(DATA LISTING):
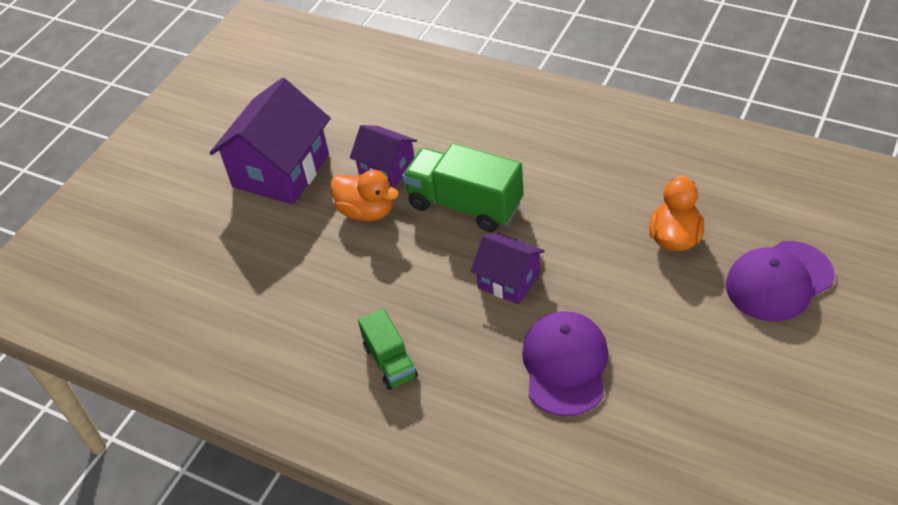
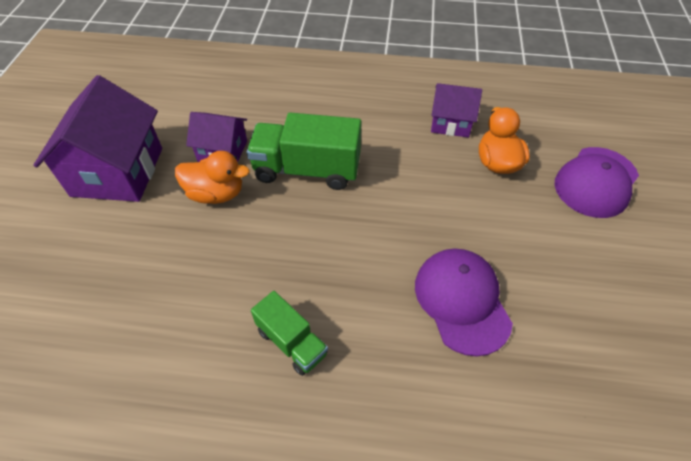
camera: 25 degrees left, 5 degrees up
purple house [471,233,545,305] -> purple house moved to [431,83,482,138]

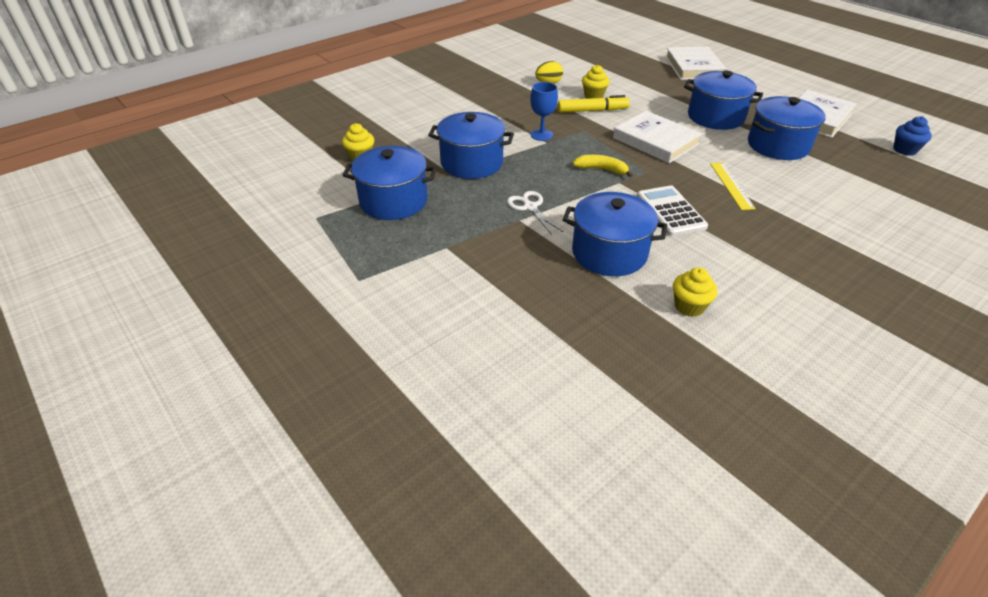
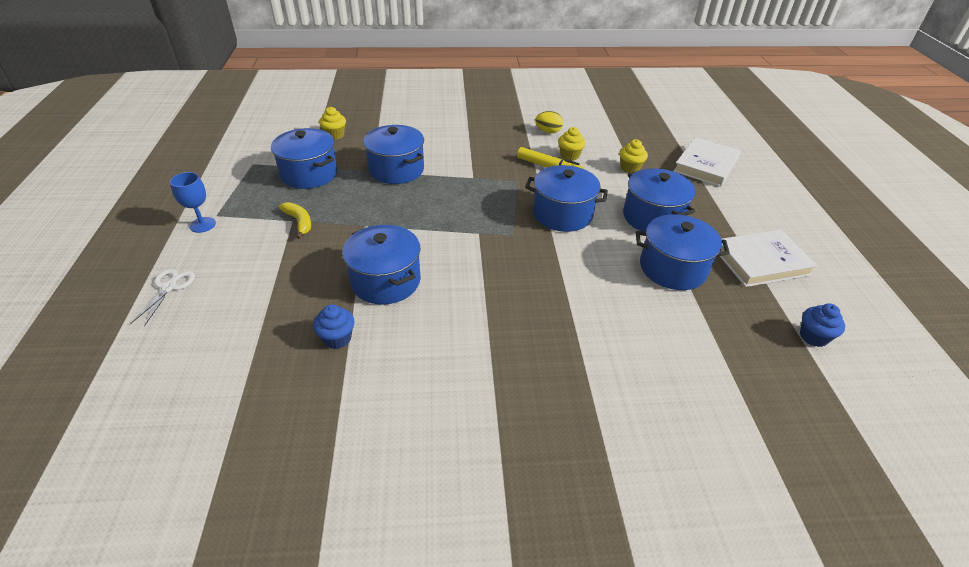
camera: 35 degrees right, 0 degrees up
white scissors [507,191,563,235] -> white scissors moved to [130,269,195,326]
blue goblet [530,82,558,141] -> blue goblet moved to [170,172,216,233]
yellow banana [573,155,633,178] -> yellow banana moved to [279,202,311,239]
white book [613,111,702,163] -> blue pot [525,165,608,232]
white calculator [637,185,708,236] -> none
yellow cupcake [673,267,717,317] -> yellow cupcake moved to [619,139,648,173]
yellow ruler [710,162,756,210] -> none
none -> blue cupcake [313,304,354,349]

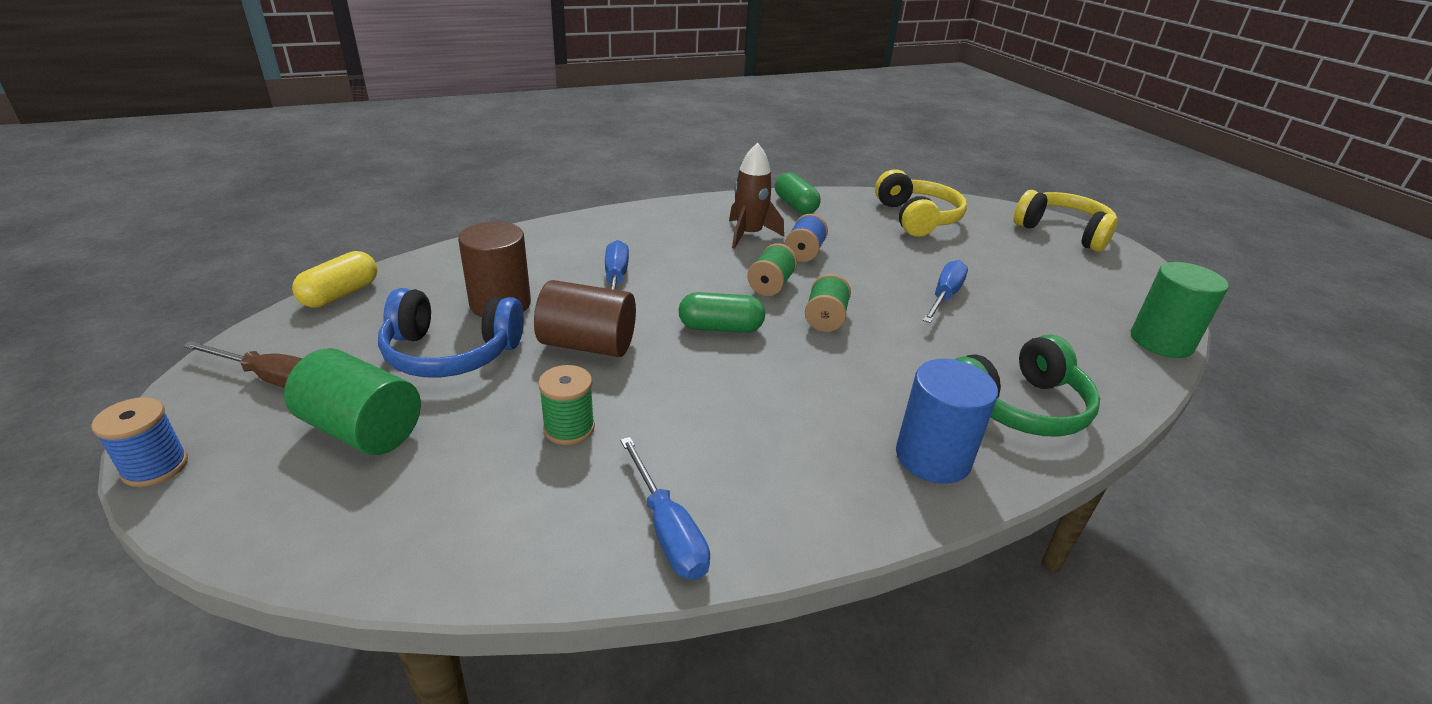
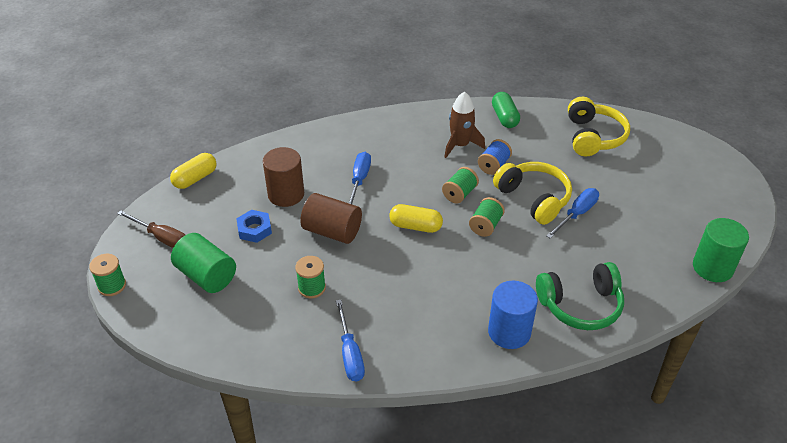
camera: 15 degrees right, 10 degrees up
blue spool [91,397,188,487] -> green spool [89,254,126,296]
blue headphones [378,288,524,377] -> blue nut [236,210,272,243]
green capsule [679,292,765,333] -> yellow capsule [389,204,443,233]
yellow headphones [1014,190,1118,252] -> yellow headphones moved to [493,162,572,225]

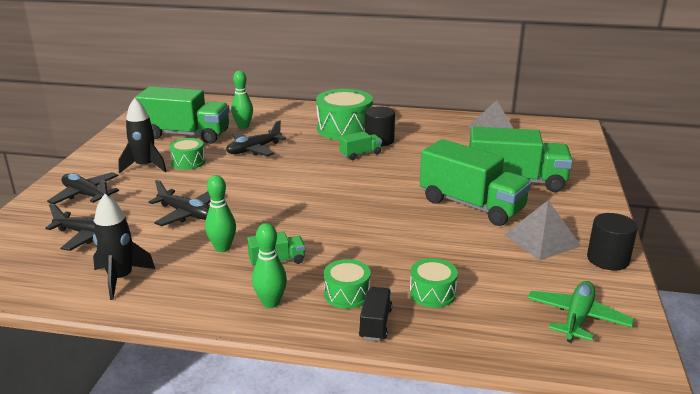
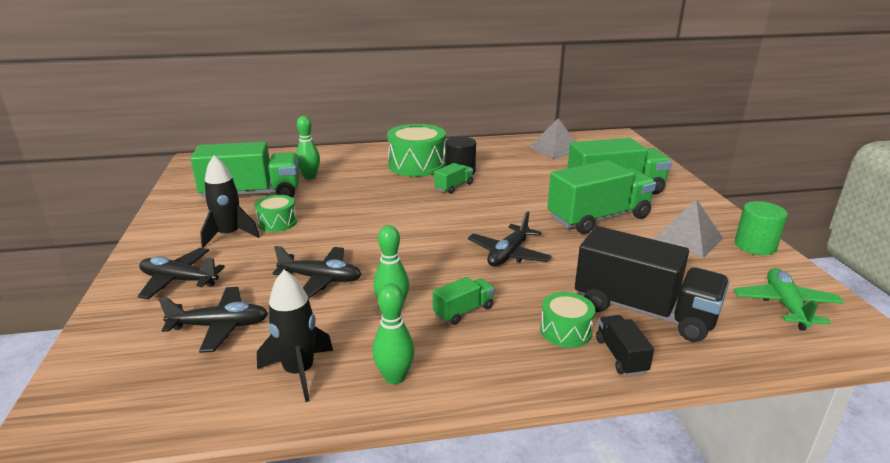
camera: 20 degrees left, 0 degrees up
black plane [226,120,286,156] -> black plane moved to [468,211,552,266]
green bowling pin [252,223,287,308] -> green bowling pin moved to [372,283,415,384]
green drum [410,258,458,308] -> black truck [575,226,730,342]
green truck [420,139,532,226] -> green truck turned 45 degrees counterclockwise [548,160,656,234]
black cylinder [587,213,638,271] -> green cylinder [735,201,788,255]

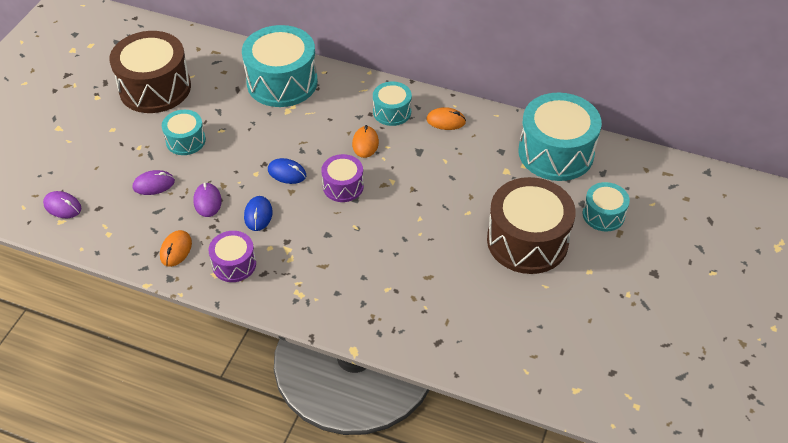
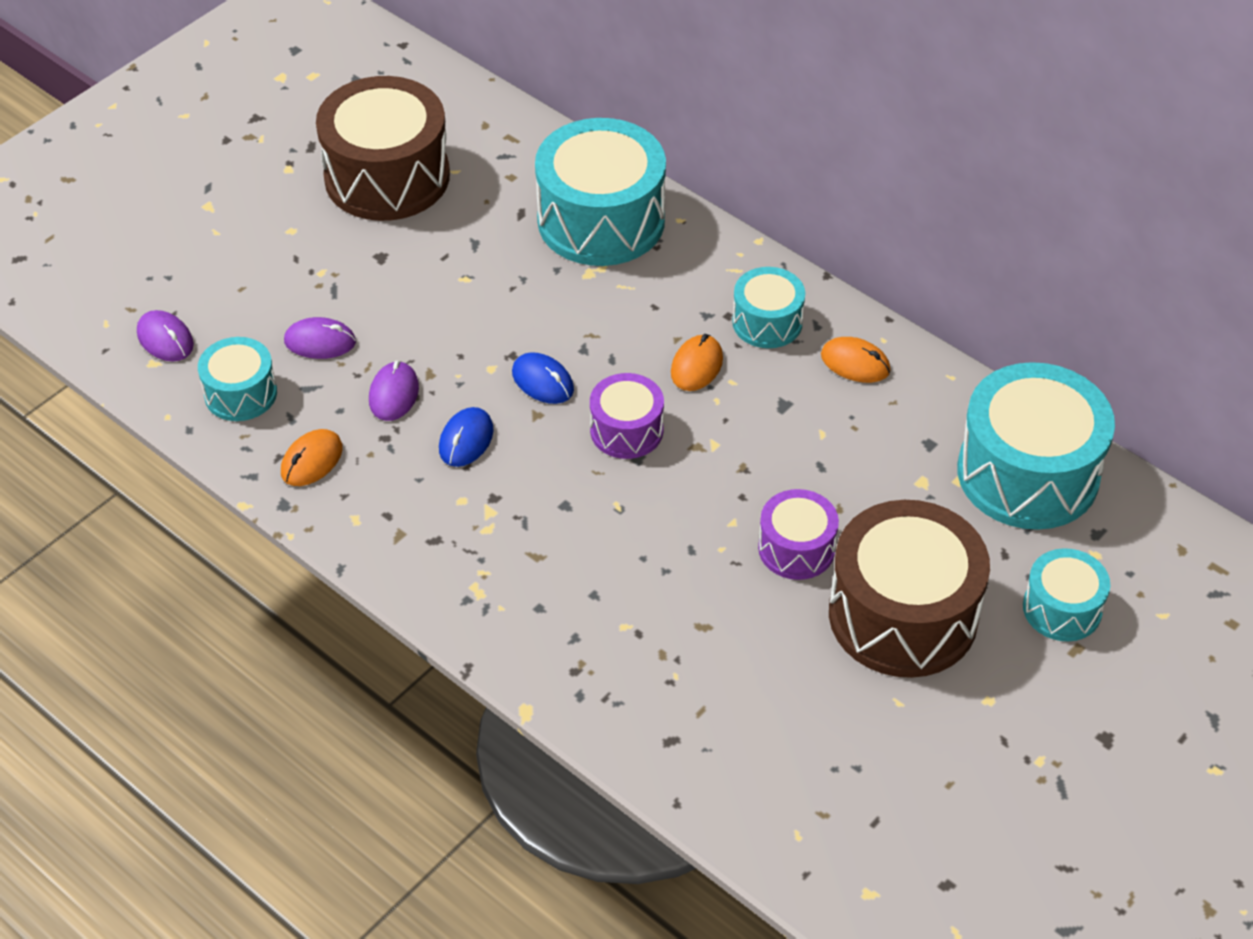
camera: 20 degrees right, 0 degrees up
turquoise drum [162,110,206,155] -> turquoise drum moved to [198,337,277,421]
purple drum [208,231,256,282] -> purple drum moved to [758,489,839,580]

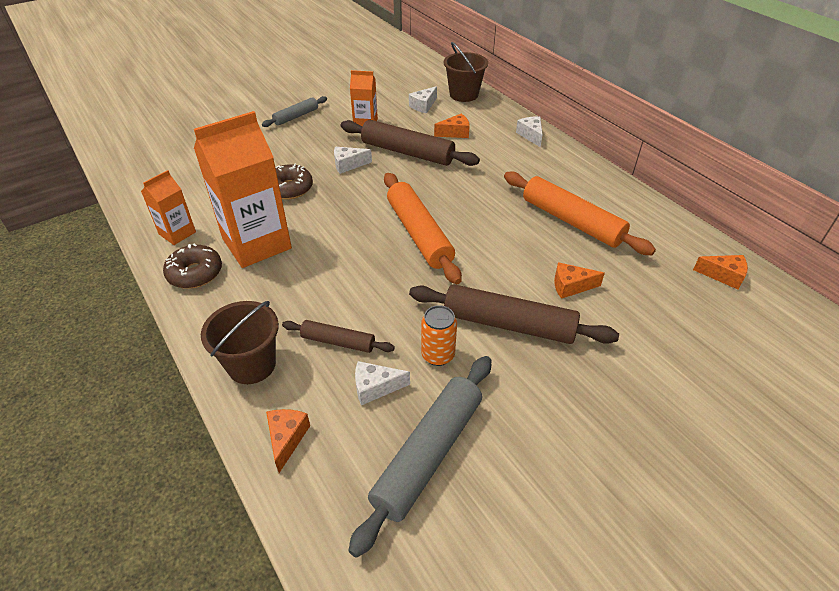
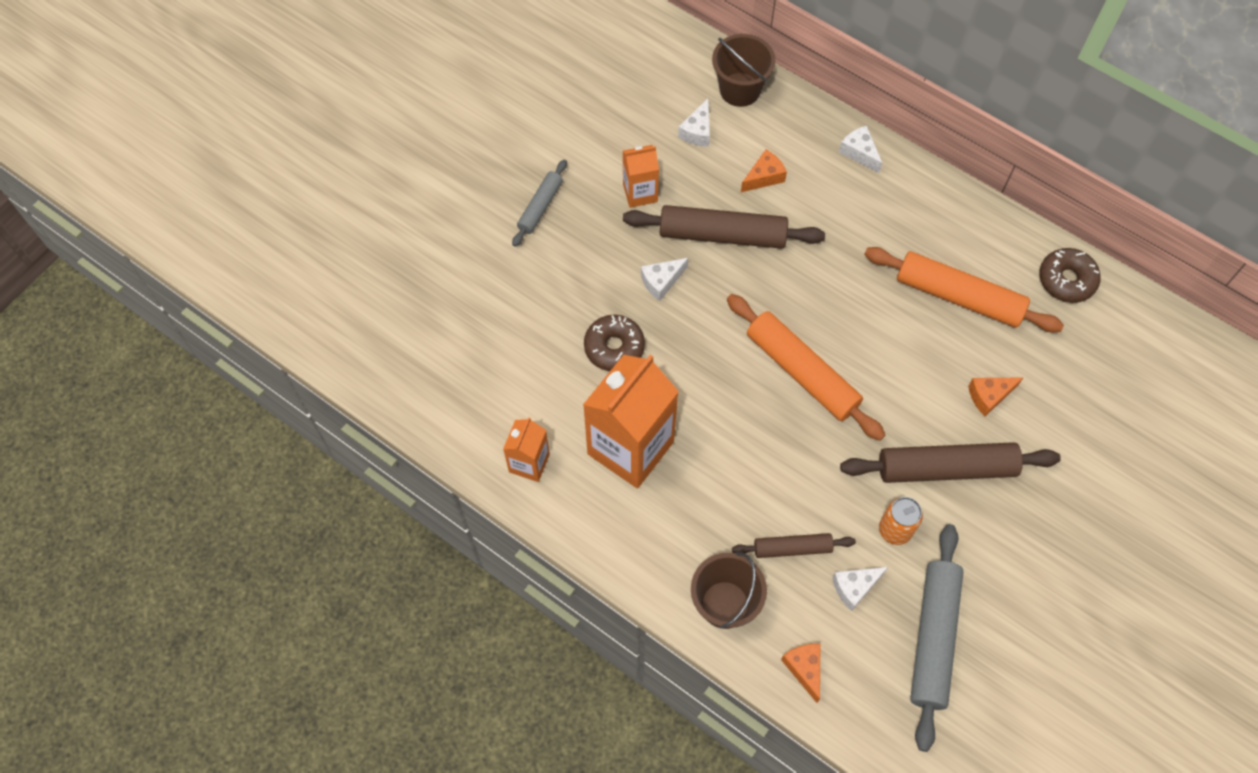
camera: 20 degrees left, 20 degrees up
brown donut [163,244,222,289] -> brown donut moved to [1039,248,1101,303]
orange cheese [693,255,748,289] -> none

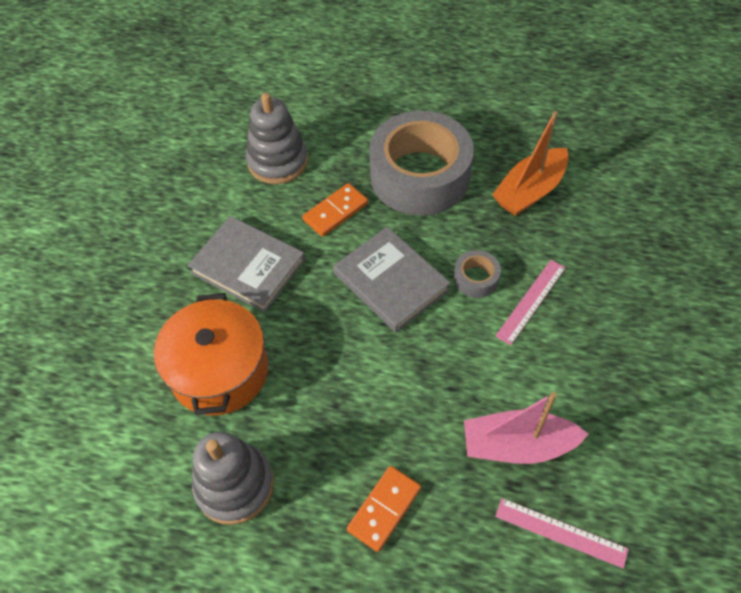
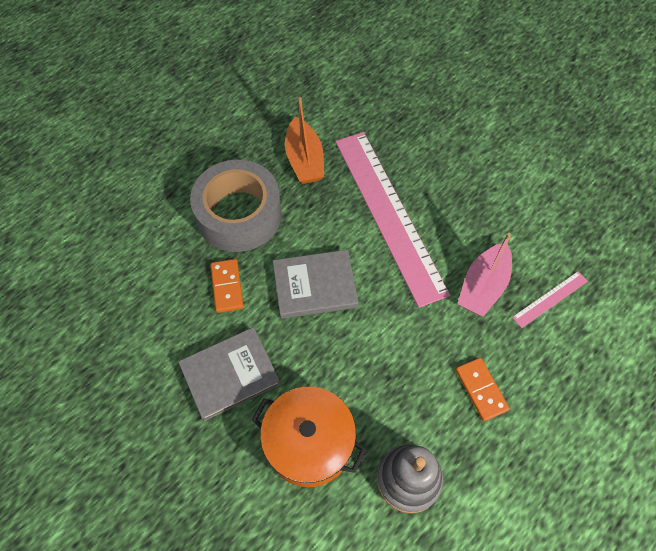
camera: 60 degrees left, 5 degrees up
grey stacking toy [246,93,308,184] -> none
grey tape [454,250,501,298] -> none
pink ruler [496,260,566,345] -> pink ruler [335,132,450,308], size x2.47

(WHAT YOU HAVE TO DO):
All that is needed is the data above, repeated exactly, without the pictures.

(EXERCISE OUTPUT):
camera: 25 degrees left, 5 degrees up
purple house [471,233,545,305] -> purple house moved to [431,83,482,138]

camera: 35 degrees right, 0 degrees up
white scissors [507,191,563,235] -> white scissors moved to [130,269,195,326]
blue goblet [530,82,558,141] -> blue goblet moved to [170,172,216,233]
yellow banana [573,155,633,178] -> yellow banana moved to [279,202,311,239]
white book [613,111,702,163] -> blue pot [525,165,608,232]
white calculator [637,185,708,236] -> none
yellow cupcake [673,267,717,317] -> yellow cupcake moved to [619,139,648,173]
yellow ruler [710,162,756,210] -> none
none -> blue cupcake [313,304,354,349]

camera: 15 degrees right, 10 degrees up
blue spool [91,397,188,487] -> green spool [89,254,126,296]
blue headphones [378,288,524,377] -> blue nut [236,210,272,243]
green capsule [679,292,765,333] -> yellow capsule [389,204,443,233]
yellow headphones [1014,190,1118,252] -> yellow headphones moved to [493,162,572,225]

camera: 20 degrees left, 0 degrees up
black plane [226,120,286,156] -> black plane moved to [468,211,552,266]
green bowling pin [252,223,287,308] -> green bowling pin moved to [372,283,415,384]
green drum [410,258,458,308] -> black truck [575,226,730,342]
green truck [420,139,532,226] -> green truck turned 45 degrees counterclockwise [548,160,656,234]
black cylinder [587,213,638,271] -> green cylinder [735,201,788,255]

camera: 20 degrees right, 0 degrees up
turquoise drum [162,110,206,155] -> turquoise drum moved to [198,337,277,421]
purple drum [208,231,256,282] -> purple drum moved to [758,489,839,580]

camera: 20 degrees left, 20 degrees up
brown donut [163,244,222,289] -> brown donut moved to [1039,248,1101,303]
orange cheese [693,255,748,289] -> none

camera: 60 degrees left, 5 degrees up
grey stacking toy [246,93,308,184] -> none
grey tape [454,250,501,298] -> none
pink ruler [496,260,566,345] -> pink ruler [335,132,450,308], size x2.47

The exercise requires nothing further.